## Data supplied
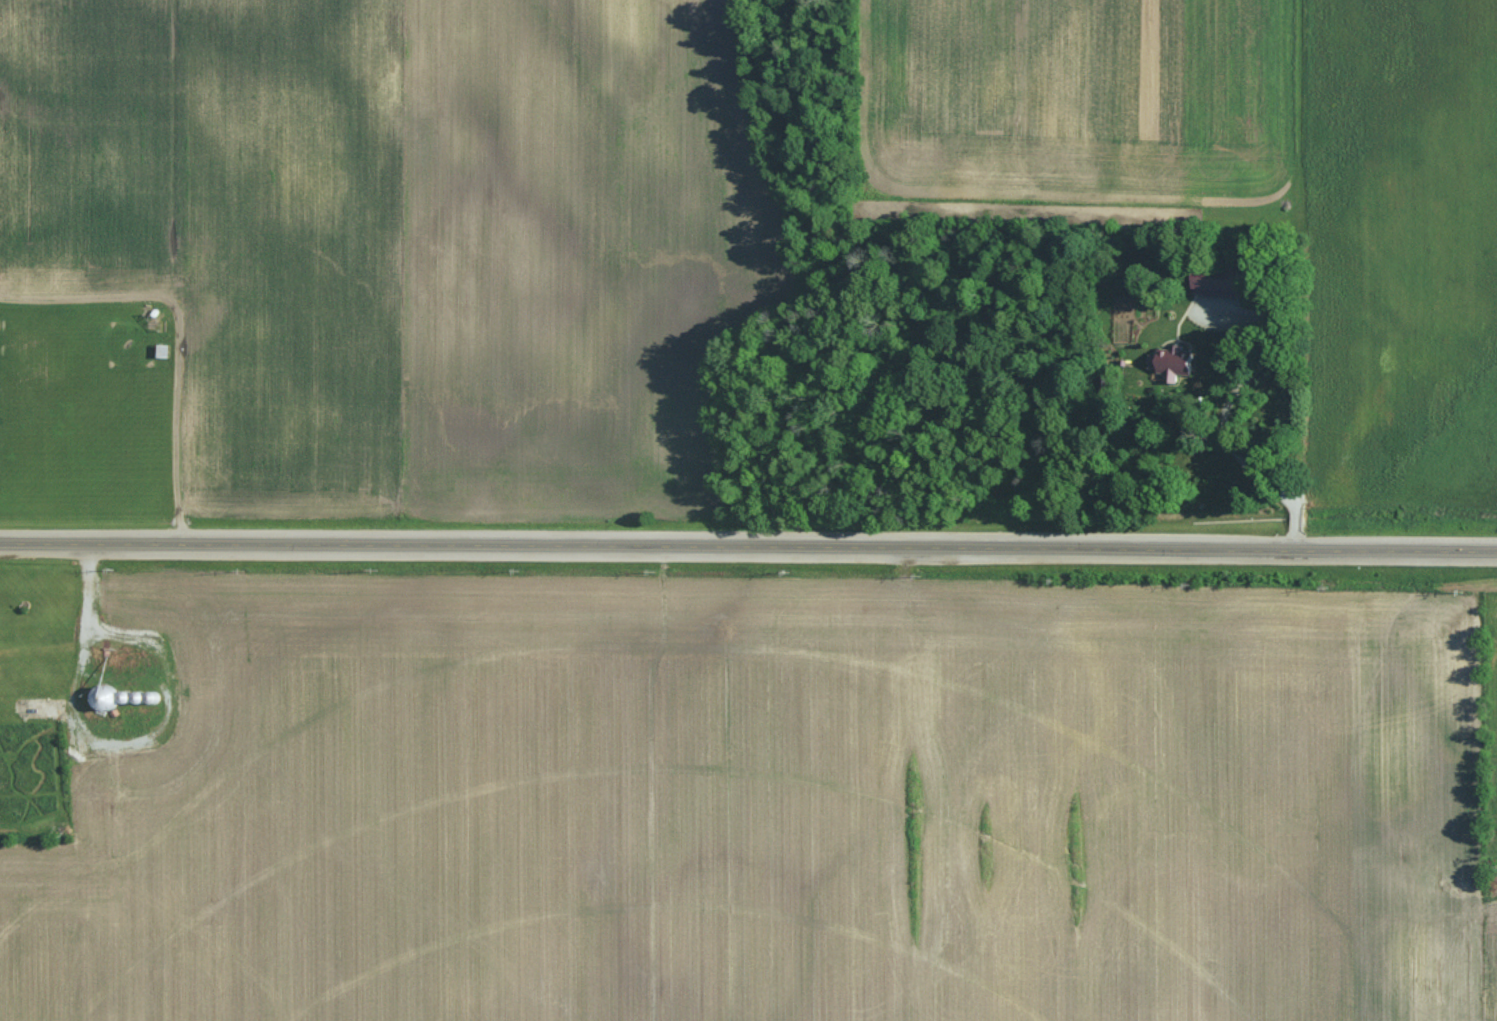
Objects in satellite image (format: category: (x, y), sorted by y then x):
building: (1208, 279)
building: (1168, 361)
road: (1225, 416)
road: (748, 545)
building: (109, 697)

## Aim of the exercise
Would you set down the records exactly, with no pictures included?

## Answer below
Objects in satellite image (format: category: (x, y), sorted by y then x):
building: (1208, 279)
building: (1168, 361)
road: (1225, 416)
road: (748, 545)
building: (109, 697)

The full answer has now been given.